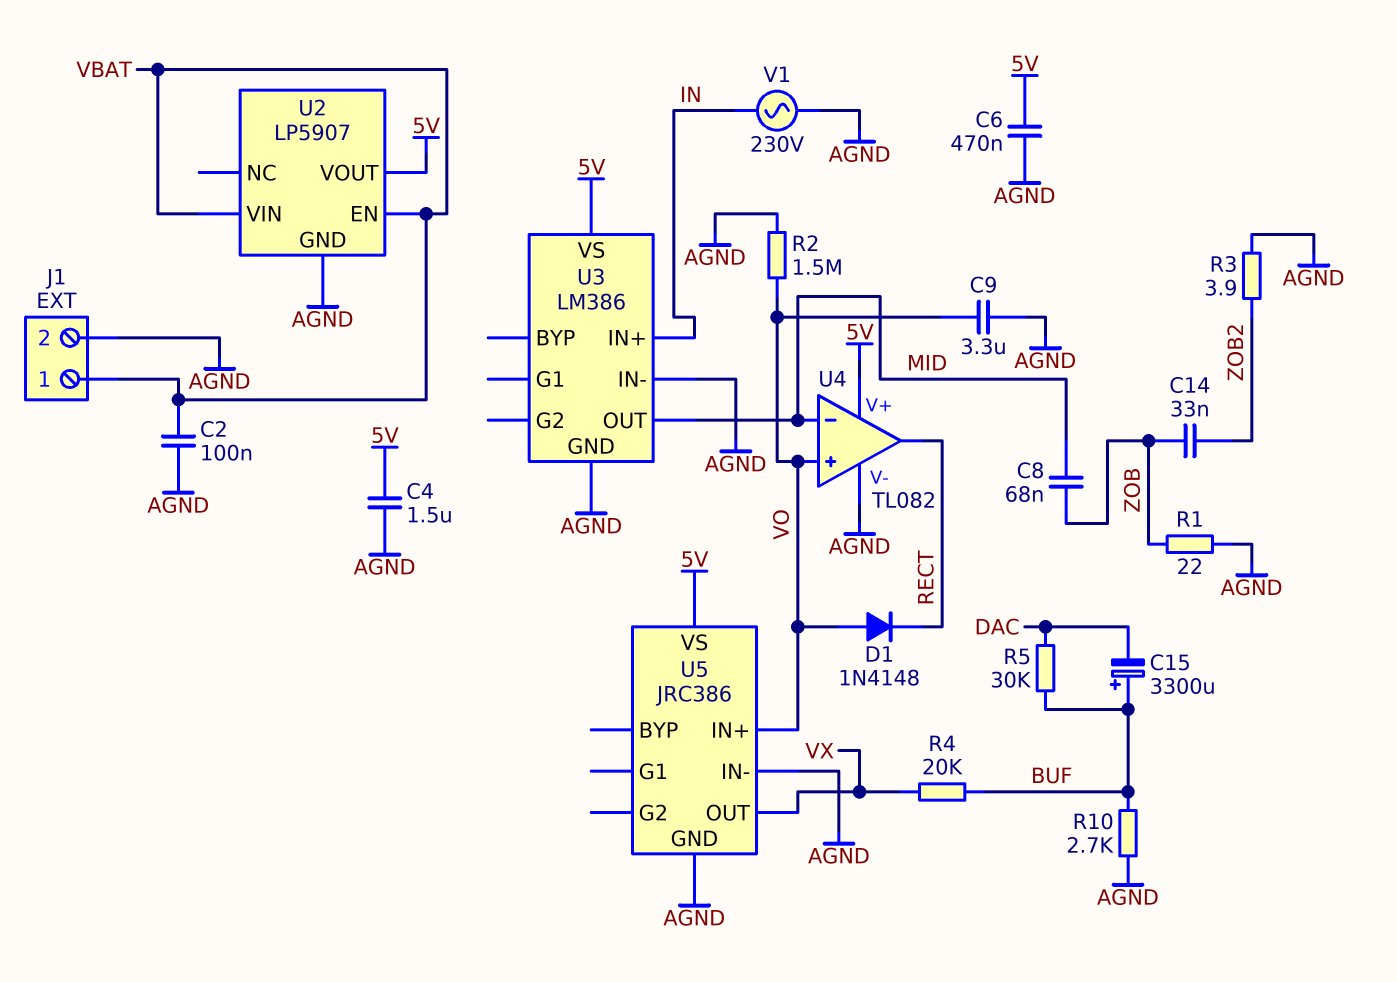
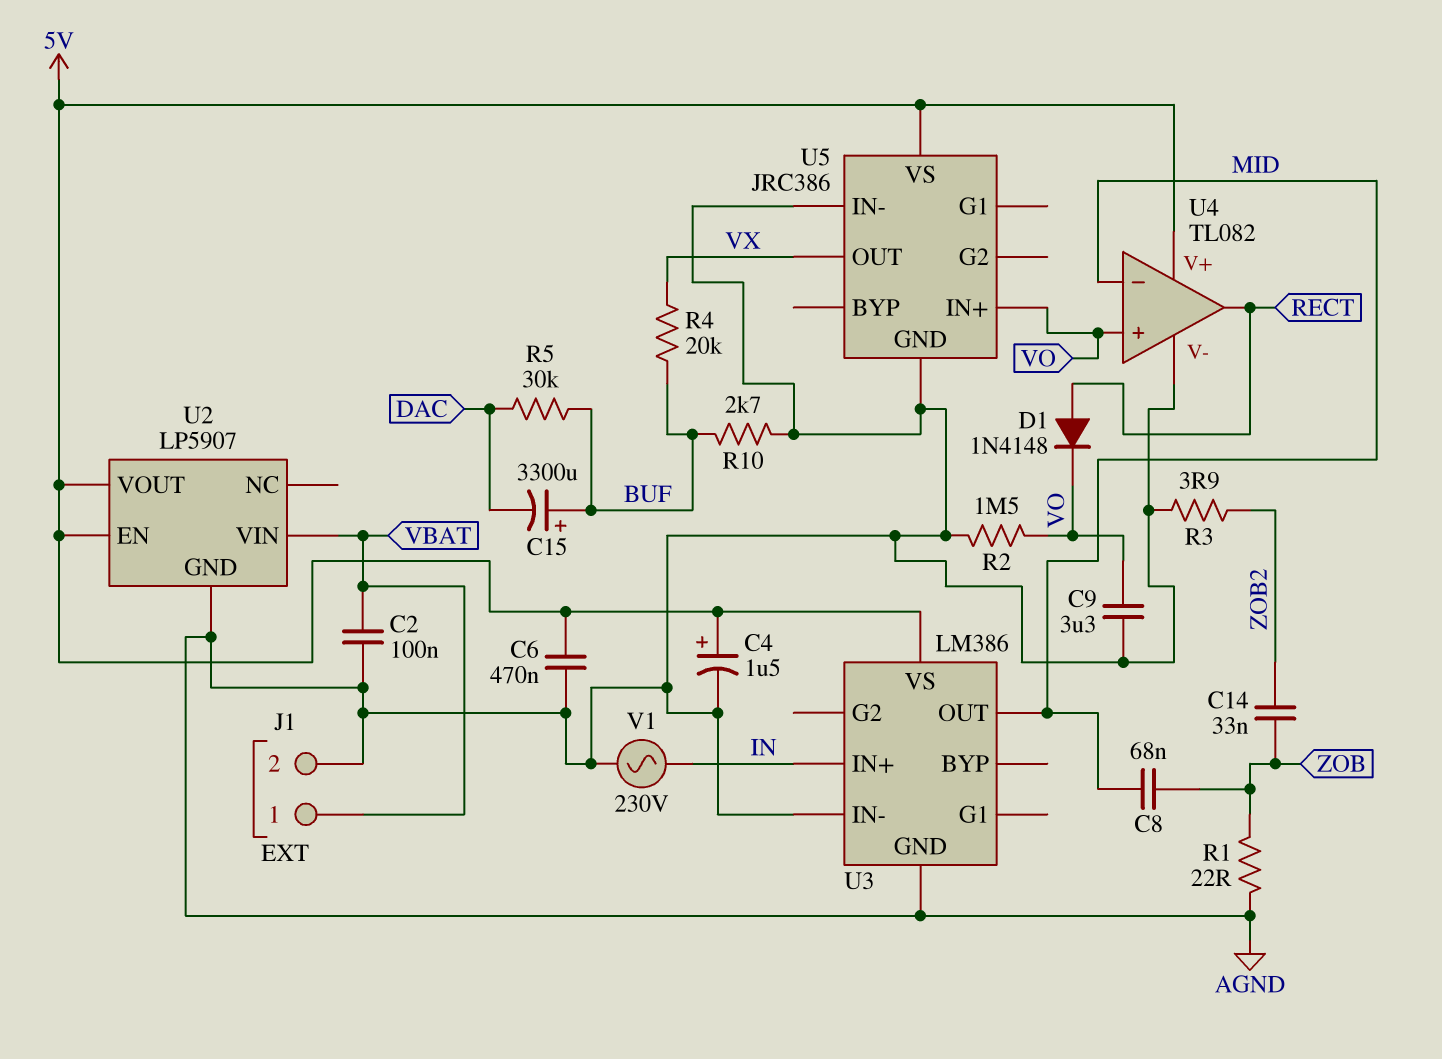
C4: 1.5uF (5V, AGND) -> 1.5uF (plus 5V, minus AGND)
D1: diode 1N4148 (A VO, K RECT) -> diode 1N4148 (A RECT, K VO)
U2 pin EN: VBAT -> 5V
...
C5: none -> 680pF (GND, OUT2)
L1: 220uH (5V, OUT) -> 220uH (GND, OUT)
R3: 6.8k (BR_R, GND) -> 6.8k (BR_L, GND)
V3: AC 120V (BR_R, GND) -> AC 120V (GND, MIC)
* * *
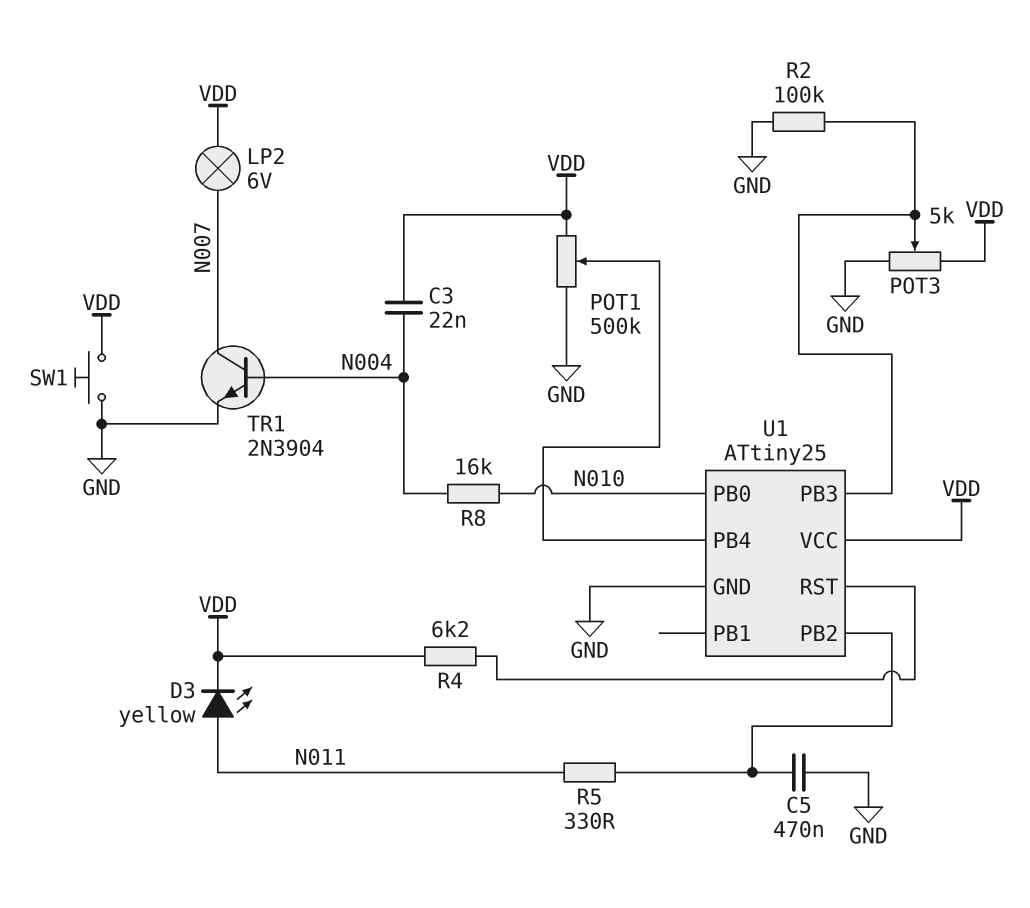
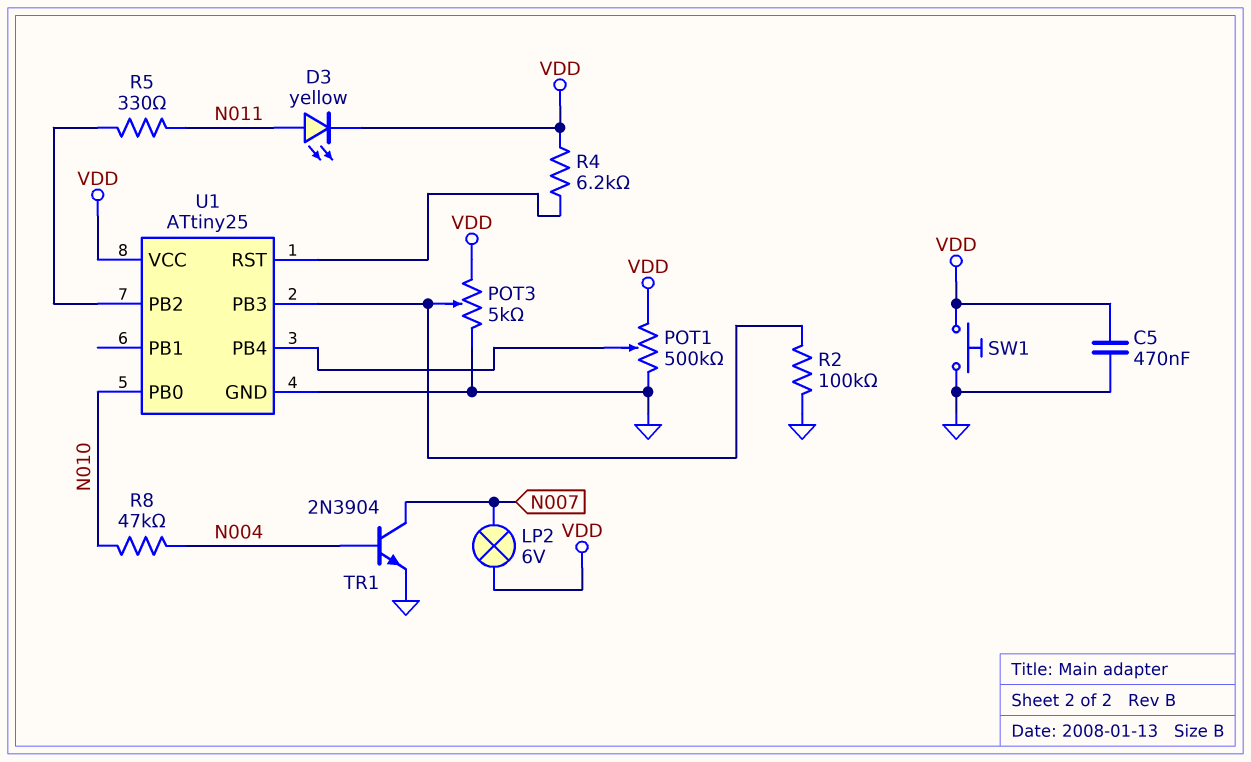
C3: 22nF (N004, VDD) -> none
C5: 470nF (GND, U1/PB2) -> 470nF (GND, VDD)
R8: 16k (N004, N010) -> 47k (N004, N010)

● Exercise requirements: Quote the data above from the line containing "C5: 470nF (GND, U1/PB2) -> 470nF (GND, VDD)" to the line containing "R8: 16k (N004, N010) -> 47k (N004, N010)", inclusive, and stop.

● Output for this task:
C5: 470nF (GND, U1/PB2) -> 470nF (GND, VDD)
R8: 16k (N004, N010) -> 47k (N004, N010)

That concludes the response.